Segment Start: RECORDS TO USE

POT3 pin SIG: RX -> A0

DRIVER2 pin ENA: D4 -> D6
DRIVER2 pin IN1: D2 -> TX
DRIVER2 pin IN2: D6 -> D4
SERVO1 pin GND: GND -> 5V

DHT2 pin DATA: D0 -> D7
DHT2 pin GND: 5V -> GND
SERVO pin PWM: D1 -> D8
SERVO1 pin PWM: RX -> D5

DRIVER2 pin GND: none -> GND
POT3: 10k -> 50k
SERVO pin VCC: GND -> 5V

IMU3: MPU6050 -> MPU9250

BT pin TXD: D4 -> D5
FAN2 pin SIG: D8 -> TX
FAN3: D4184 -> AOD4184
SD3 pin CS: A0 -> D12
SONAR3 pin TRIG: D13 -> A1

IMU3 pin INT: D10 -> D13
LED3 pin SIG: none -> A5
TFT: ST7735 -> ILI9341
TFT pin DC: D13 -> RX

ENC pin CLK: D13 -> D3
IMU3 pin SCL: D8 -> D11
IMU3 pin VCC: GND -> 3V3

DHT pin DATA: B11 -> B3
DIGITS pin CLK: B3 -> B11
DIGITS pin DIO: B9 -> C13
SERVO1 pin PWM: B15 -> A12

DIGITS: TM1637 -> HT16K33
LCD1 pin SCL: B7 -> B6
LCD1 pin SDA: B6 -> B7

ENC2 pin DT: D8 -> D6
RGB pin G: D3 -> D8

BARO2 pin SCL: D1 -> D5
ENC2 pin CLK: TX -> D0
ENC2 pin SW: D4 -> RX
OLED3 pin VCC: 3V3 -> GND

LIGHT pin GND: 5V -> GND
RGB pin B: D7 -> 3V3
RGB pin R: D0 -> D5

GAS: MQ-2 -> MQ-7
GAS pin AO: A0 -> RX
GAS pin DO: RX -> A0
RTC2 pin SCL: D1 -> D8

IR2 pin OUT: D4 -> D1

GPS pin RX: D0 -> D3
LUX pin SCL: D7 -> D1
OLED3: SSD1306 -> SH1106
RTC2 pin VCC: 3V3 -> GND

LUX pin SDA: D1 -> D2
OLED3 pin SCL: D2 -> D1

Segment End: RECORDS TO USE

## [WHAT YOU ARE ASKED TO DO]
The records must be reproduced in full. Nothing should differ.

## [RESPONSE TO THIS TASK]
POT3 pin SIG: RX -> A0

DRIVER2 pin ENA: D4 -> D6
DRIVER2 pin IN1: D2 -> TX
DRIVER2 pin IN2: D6 -> D4
SERVO1 pin GND: GND -> 5V

DHT2 pin DATA: D0 -> D7
DHT2 pin GND: 5V -> GND
SERVO pin PWM: D1 -> D8
SERVO1 pin PWM: RX -> D5

DRIVER2 pin GND: none -> GND
POT3: 10k -> 50k
SERVO pin VCC: GND -> 5V

IMU3: MPU6050 -> MPU9250

BT pin TXD: D4 -> D5
FAN2 pin SIG: D8 -> TX
FAN3: D4184 -> AOD4184
SD3 pin CS: A0 -> D12
SONAR3 pin TRIG: D13 -> A1

IMU3 pin INT: D10 -> D13
LED3 pin SIG: none -> A5
TFT: ST7735 -> ILI9341
TFT pin DC: D13 -> RX

ENC pin CLK: D13 -> D3
IMU3 pin SCL: D8 -> D11
IMU3 pin VCC: GND -> 3V3

DHT pin DATA: B11 -> B3
DIGITS pin CLK: B3 -> B11
DIGITS pin DIO: B9 -> C13
SERVO1 pin PWM: B15 -> A12

DIGITS: TM1637 -> HT16K33
LCD1 pin SCL: B7 -> B6
LCD1 pin SDA: B6 -> B7

ENC2 pin DT: D8 -> D6
RGB pin G: D3 -> D8

BARO2 pin SCL: D1 -> D5
ENC2 pin CLK: TX -> D0
ENC2 pin SW: D4 -> RX
OLED3 pin VCC: 3V3 -> GND

LIGHT pin GND: 5V -> GND
RGB pin B: D7 -> 3V3
RGB pin R: D0 -> D5

GAS: MQ-2 -> MQ-7
GAS pin AO: A0 -> RX
GAS pin DO: RX -> A0
RTC2 pin SCL: D1 -> D8

IR2 pin OUT: D4 -> D1

GPS pin RX: D0 -> D3
LUX pin SCL: D7 -> D1
OLED3: SSD1306 -> SH1106
RTC2 pin VCC: 3V3 -> GND

LUX pin SDA: D1 -> D2
OLED3 pin SCL: D2 -> D1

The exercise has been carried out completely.